= Beginning of Section =

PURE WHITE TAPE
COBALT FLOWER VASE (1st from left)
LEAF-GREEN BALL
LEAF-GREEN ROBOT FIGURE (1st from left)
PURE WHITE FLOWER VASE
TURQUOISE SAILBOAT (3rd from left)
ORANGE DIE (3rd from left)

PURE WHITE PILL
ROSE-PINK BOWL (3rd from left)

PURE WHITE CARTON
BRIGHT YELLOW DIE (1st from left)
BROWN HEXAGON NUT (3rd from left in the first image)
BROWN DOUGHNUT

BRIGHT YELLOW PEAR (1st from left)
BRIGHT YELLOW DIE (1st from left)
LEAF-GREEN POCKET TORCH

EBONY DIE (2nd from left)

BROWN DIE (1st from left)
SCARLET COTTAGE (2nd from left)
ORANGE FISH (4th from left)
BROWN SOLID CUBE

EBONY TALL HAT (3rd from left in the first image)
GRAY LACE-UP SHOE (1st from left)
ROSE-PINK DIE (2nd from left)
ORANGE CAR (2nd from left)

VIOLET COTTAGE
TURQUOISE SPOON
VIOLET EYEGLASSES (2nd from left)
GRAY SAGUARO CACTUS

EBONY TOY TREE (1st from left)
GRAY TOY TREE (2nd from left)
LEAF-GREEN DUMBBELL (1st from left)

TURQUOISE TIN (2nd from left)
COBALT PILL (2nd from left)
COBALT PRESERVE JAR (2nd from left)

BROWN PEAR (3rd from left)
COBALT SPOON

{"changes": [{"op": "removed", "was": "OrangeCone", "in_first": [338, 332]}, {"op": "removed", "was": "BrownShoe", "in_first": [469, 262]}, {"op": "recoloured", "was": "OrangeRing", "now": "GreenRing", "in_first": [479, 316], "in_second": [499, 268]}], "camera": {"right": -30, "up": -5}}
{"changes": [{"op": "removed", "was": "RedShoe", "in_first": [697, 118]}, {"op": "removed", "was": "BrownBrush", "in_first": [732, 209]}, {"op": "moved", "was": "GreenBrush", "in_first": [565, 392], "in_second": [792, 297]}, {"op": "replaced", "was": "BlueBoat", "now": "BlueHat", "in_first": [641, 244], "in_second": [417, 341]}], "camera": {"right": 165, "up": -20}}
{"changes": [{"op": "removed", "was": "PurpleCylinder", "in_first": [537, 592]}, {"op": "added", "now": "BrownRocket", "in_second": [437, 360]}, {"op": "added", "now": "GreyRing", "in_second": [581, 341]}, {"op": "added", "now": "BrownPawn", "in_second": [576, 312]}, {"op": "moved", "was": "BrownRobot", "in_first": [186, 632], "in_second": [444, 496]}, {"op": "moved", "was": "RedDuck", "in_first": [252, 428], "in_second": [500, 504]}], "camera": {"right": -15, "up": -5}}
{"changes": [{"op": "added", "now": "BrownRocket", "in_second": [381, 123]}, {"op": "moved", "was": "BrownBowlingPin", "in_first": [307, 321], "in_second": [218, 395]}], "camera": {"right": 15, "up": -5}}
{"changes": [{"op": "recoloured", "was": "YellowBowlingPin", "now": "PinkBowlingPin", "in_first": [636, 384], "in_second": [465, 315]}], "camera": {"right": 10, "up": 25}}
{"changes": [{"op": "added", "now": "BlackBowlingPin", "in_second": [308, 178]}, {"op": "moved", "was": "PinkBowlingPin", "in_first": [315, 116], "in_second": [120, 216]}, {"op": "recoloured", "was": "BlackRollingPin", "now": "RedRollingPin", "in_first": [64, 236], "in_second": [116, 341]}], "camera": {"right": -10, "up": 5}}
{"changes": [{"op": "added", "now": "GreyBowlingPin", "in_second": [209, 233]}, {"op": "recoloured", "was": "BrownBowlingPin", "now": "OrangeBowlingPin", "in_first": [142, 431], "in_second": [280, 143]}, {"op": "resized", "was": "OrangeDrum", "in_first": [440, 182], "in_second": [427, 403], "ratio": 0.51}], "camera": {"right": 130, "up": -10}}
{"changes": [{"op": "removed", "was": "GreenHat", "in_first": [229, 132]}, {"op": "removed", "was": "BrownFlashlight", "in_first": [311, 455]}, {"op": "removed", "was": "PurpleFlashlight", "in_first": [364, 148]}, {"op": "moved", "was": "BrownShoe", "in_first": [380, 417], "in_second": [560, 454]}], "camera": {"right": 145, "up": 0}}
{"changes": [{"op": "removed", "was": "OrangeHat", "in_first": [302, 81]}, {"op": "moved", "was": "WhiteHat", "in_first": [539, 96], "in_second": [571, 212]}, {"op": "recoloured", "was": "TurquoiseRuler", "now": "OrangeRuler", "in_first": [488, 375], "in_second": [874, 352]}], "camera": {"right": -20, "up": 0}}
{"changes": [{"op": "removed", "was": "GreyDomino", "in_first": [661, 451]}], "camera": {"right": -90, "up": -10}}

= End of Section =

> [Task prompt]
Write out the whole listing again, keeping every character as it is.

> [Solution to this exercise]
PURE WHITE TAPE
COBALT FLOWER VASE (1st from left)
LEAF-GREEN BALL
LEAF-GREEN ROBOT FIGURE (1st from left)
PURE WHITE FLOWER VASE
TURQUOISE SAILBOAT (3rd from left)
ORANGE DIE (3rd from left)

PURE WHITE PILL
ROSE-PINK BOWL (3rd from left)

PURE WHITE CARTON
BRIGHT YELLOW DIE (1st from left)
BROWN HEXAGON NUT (3rd from left in the first image)
BROWN DOUGHNUT

BRIGHT YELLOW PEAR (1st from left)
BRIGHT YELLOW DIE (1st from left)
LEAF-GREEN POCKET TORCH

EBONY DIE (2nd from left)

BROWN DIE (1st from left)
SCARLET COTTAGE (2nd from left)
ORANGE FISH (4th from left)
BROWN SOLID CUBE

EBONY TALL HAT (3rd from left in the first image)
GRAY LACE-UP SHOE (1st from left)
ROSE-PINK DIE (2nd from left)
ORANGE CAR (2nd from left)

VIOLET COTTAGE
TURQUOISE SPOON
VIOLET EYEGLASSES (2nd from left)
GRAY SAGUARO CACTUS

EBONY TOY TREE (1st from left)
GRAY TOY TREE (2nd from left)
LEAF-GREEN DUMBBELL (1st from left)

TURQUOISE TIN (2nd from left)
COBALT PILL (2nd from left)
COBALT PRESERVE JAR (2nd from left)

BROWN PEAR (3rd from left)
COBALT SPOON

{"changes": [{"op": "removed", "was": "OrangeCone", "in_first": [338, 332]}, {"op": "removed", "was": "BrownShoe", "in_first": [469, 262]}, {"op": "recoloured", "was": "OrangeRing", "now": "GreenRing", "in_first": [479, 316], "in_second": [499, 268]}], "camera": {"right": -30, "up": -5}}
{"changes": [{"op": "removed", "was": "RedShoe", "in_first": [697, 118]}, {"op": "removed", "was": "BrownBrush", "in_first": [732, 209]}, {"op": "moved", "was": "GreenBrush", "in_first": [565, 392], "in_second": [792, 297]}, {"op": "replaced", "was": "BlueBoat", "now": "BlueHat", "in_first": [641, 244], "in_second": [417, 341]}], "camera": {"right": 165, "up": -20}}
{"changes": [{"op": "removed", "was": "PurpleCylinder", "in_first": [537, 592]}, {"op": "added", "now": "BrownRocket", "in_second": [437, 360]}, {"op": "added", "now": "GreyRing", "in_second": [581, 341]}, {"op": "added", "now": "BrownPawn", "in_second": [576, 312]}, {"op": "moved", "was": "BrownRobot", "in_first": [186, 632], "in_second": [444, 496]}, {"op": "moved", "was": "RedDuck", "in_first": [252, 428], "in_second": [500, 504]}], "camera": {"right": -15, "up": -5}}
{"changes": [{"op": "added", "now": "BrownRocket", "in_second": [381, 123]}, {"op": "moved", "was": "BrownBowlingPin", "in_first": [307, 321], "in_second": [218, 395]}], "camera": {"right": 15, "up": -5}}
{"changes": [{"op": "recoloured", "was": "YellowBowlingPin", "now": "PinkBowlingPin", "in_first": [636, 384], "in_second": [465, 315]}], "camera": {"right": 10, "up": 25}}
{"changes": [{"op": "added", "now": "BlackBowlingPin", "in_second": [308, 178]}, {"op": "moved", "was": "PinkBowlingPin", "in_first": [315, 116], "in_second": [120, 216]}, {"op": "recoloured", "was": "BlackRollingPin", "now": "RedRollingPin", "in_first": [64, 236], "in_second": [116, 341]}], "camera": {"right": -10, "up": 5}}
{"changes": [{"op": "added", "now": "GreyBowlingPin", "in_second": [209, 233]}, {"op": "recoloured", "was": "BrownBowlingPin", "now": "OrangeBowlingPin", "in_first": [142, 431], "in_second": [280, 143]}, {"op": "resized", "was": "OrangeDrum", "in_first": [440, 182], "in_second": [427, 403], "ratio": 0.51}], "camera": {"right": 130, "up": -10}}
{"changes": [{"op": "removed", "was": "GreenHat", "in_first": [229, 132]}, {"op": "removed", "was": "BrownFlashlight", "in_first": [311, 455]}, {"op": "removed", "was": "PurpleFlashlight", "in_first": [364, 148]}, {"op": "moved", "was": "BrownShoe", "in_first": [380, 417], "in_second": [560, 454]}], "camera": {"right": 145, "up": 0}}
{"changes": [{"op": "removed", "was": "OrangeHat", "in_first": [302, 81]}, {"op": "moved", "was": "WhiteHat", "in_first": [539, 96], "in_second": [571, 212]}, {"op": "recoloured", "was": "TurquoiseRuler", "now": "OrangeRuler", "in_first": [488, 375], "in_second": [874, 352]}], "camera": {"right": -20, "up": 0}}
{"changes": [{"op": "removed", "was": "GreyDomino", "in_first": [661, 451]}], "camera": {"right": -90, "up": -10}}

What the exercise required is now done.